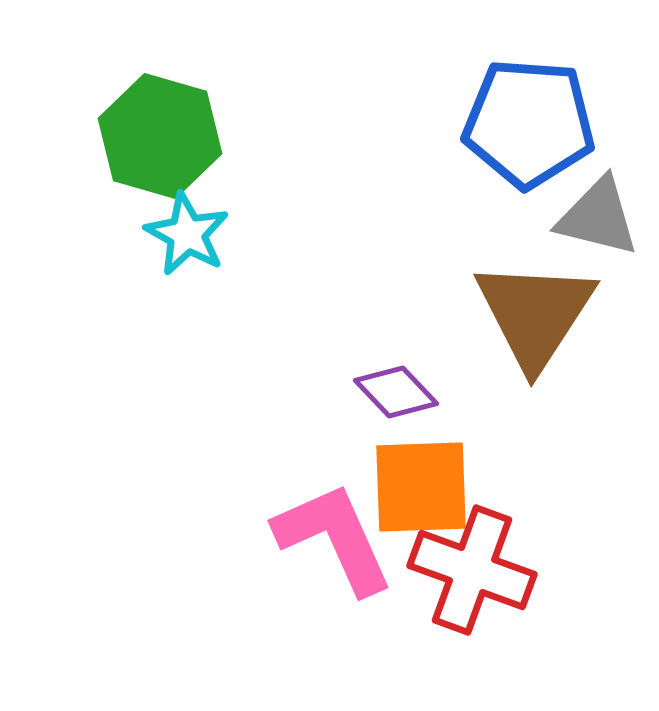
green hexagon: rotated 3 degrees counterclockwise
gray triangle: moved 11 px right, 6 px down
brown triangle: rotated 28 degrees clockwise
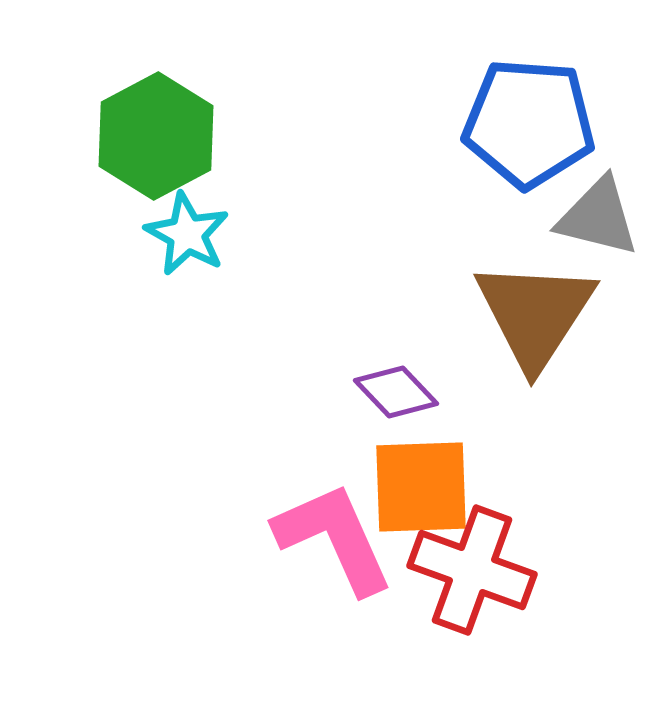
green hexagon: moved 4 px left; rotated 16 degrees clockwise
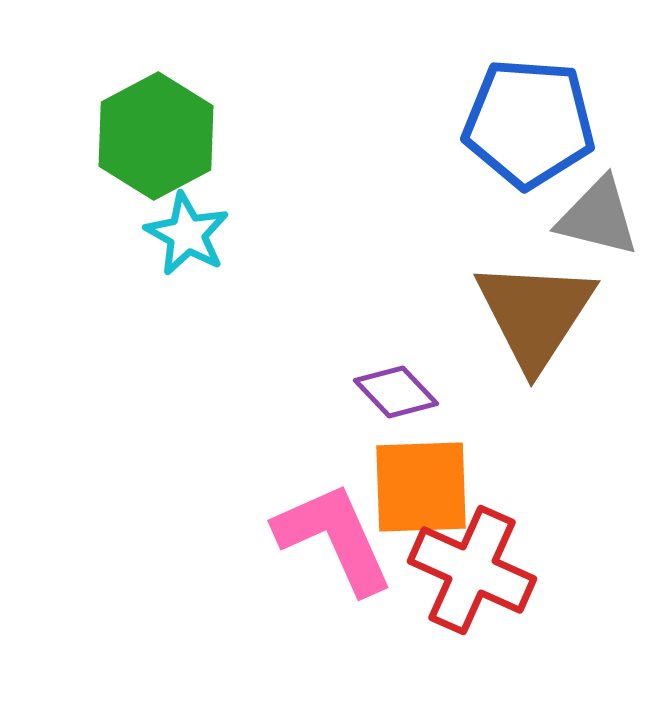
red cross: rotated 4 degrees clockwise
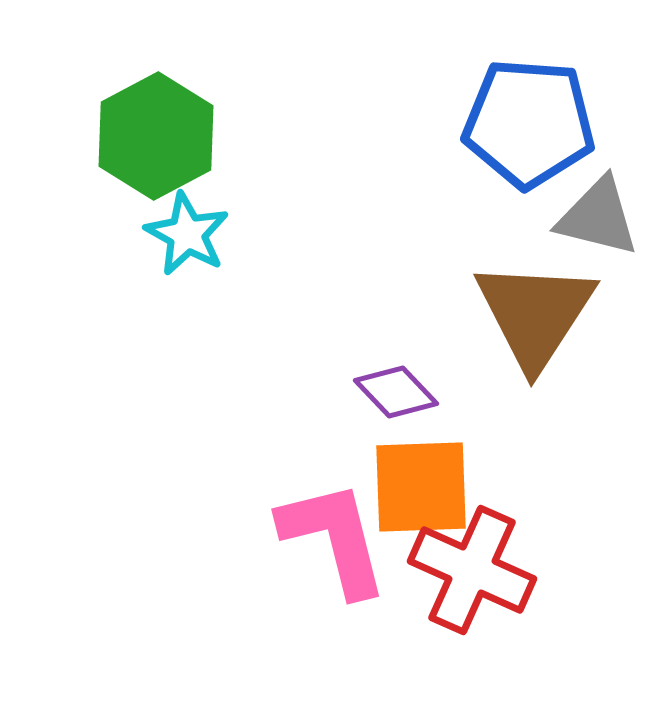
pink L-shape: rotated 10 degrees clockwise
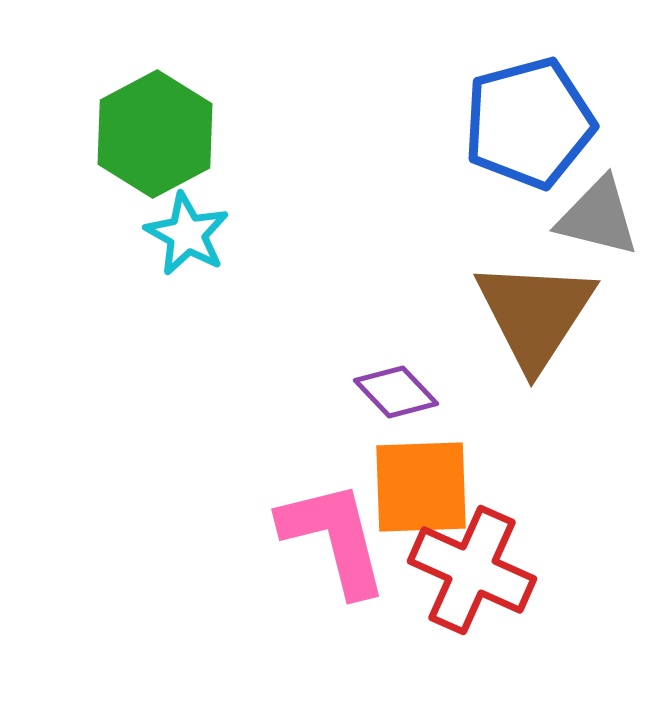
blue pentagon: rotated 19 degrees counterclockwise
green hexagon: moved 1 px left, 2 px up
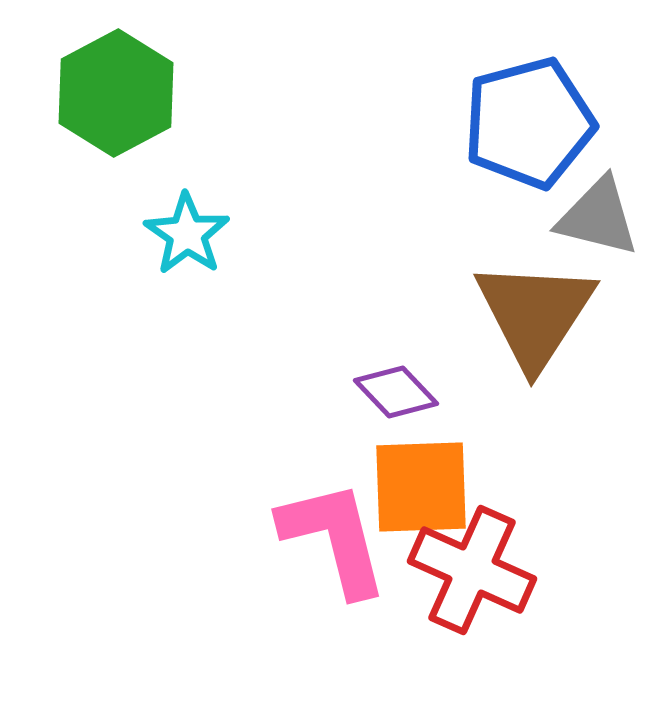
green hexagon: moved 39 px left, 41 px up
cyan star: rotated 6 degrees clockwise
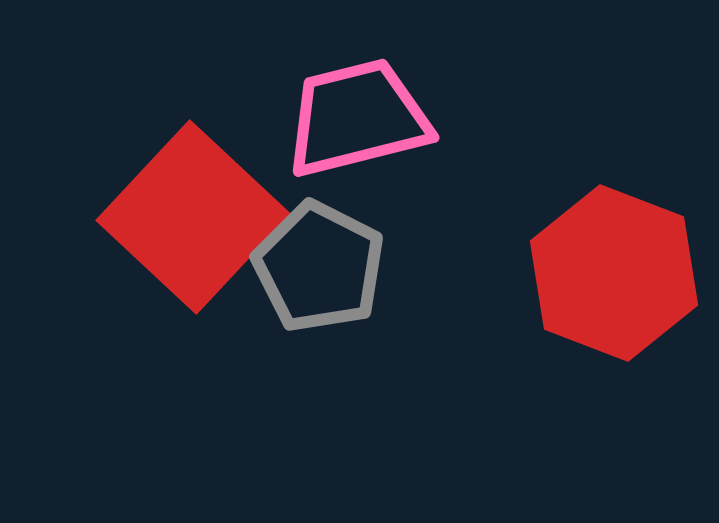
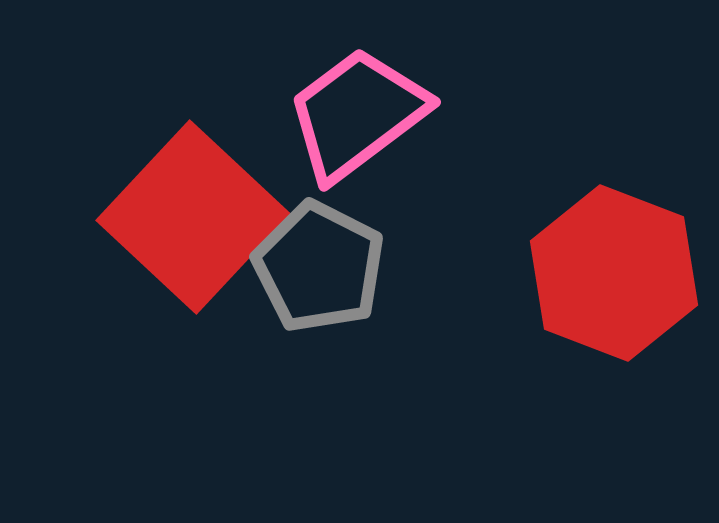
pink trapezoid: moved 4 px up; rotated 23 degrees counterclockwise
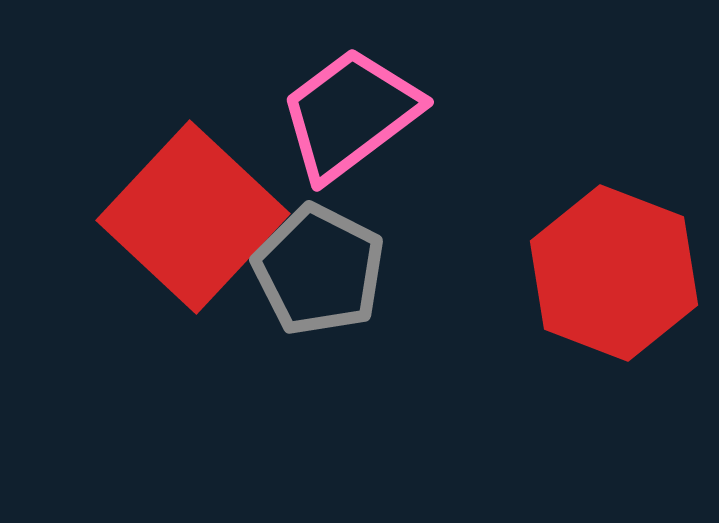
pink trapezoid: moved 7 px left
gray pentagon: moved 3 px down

=-=-=

Set problem. Please copy the stretch of the listing from the line containing "red cross: rotated 4 degrees clockwise" through the end of the listing, word for word, leaving the pictures out.

Result.
red cross: rotated 4 degrees clockwise
pink L-shape: rotated 10 degrees clockwise
blue pentagon: rotated 19 degrees counterclockwise
green hexagon: moved 1 px left, 2 px up
green hexagon: moved 39 px left, 41 px up
cyan star: rotated 6 degrees clockwise
pink trapezoid: moved 4 px up; rotated 23 degrees counterclockwise
pink trapezoid: moved 7 px left
gray pentagon: moved 3 px down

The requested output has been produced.